<<<<

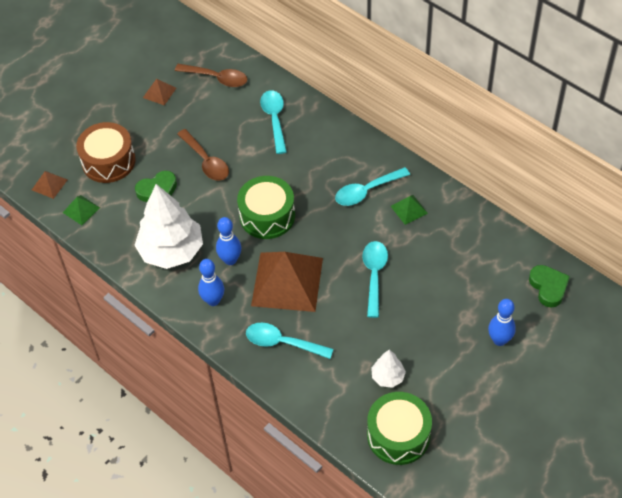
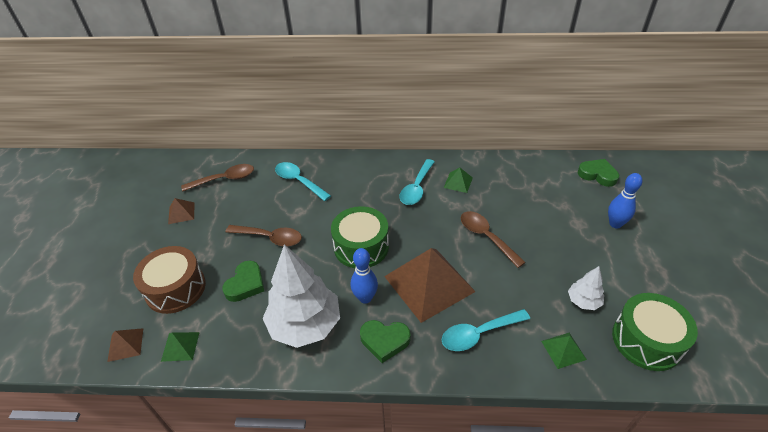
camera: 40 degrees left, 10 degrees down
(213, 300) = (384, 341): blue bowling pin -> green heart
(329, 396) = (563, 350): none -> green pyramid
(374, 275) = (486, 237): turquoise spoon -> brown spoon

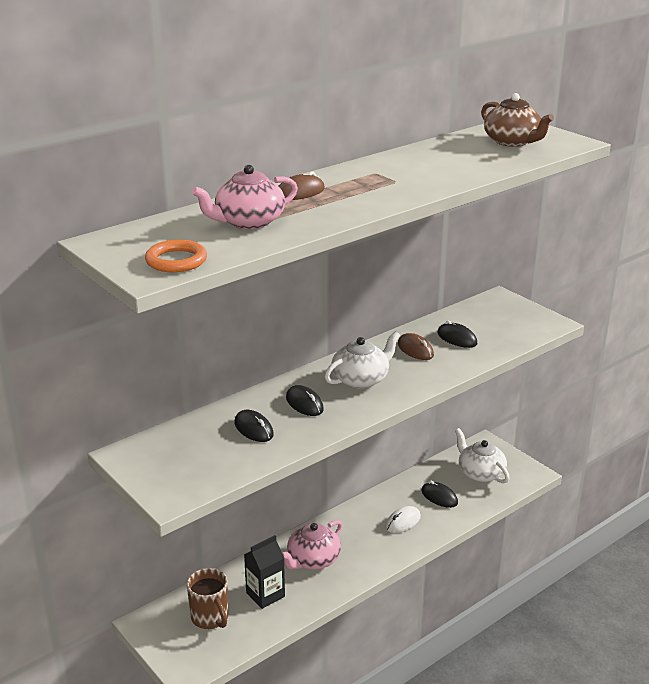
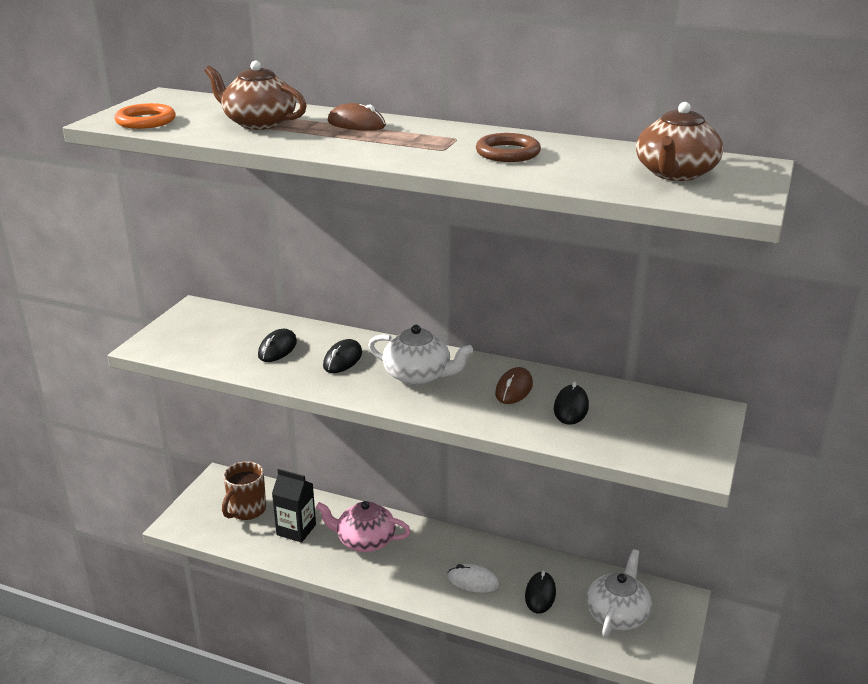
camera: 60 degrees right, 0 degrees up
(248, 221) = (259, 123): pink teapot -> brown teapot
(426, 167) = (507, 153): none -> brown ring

>>>>

*What you need to do*.
Skip the pictures. Write out exactly the lines from the one with "(329, 396) = (563, 350): none" through the last line of the listing, both ends included, and nothing more.

*Solution to the problem*.
(329, 396) = (563, 350): none -> green pyramid
(374, 275) = (486, 237): turquoise spoon -> brown spoon

camera: 60 degrees right, 0 degrees up
(248, 221) = (259, 123): pink teapot -> brown teapot
(426, 167) = (507, 153): none -> brown ring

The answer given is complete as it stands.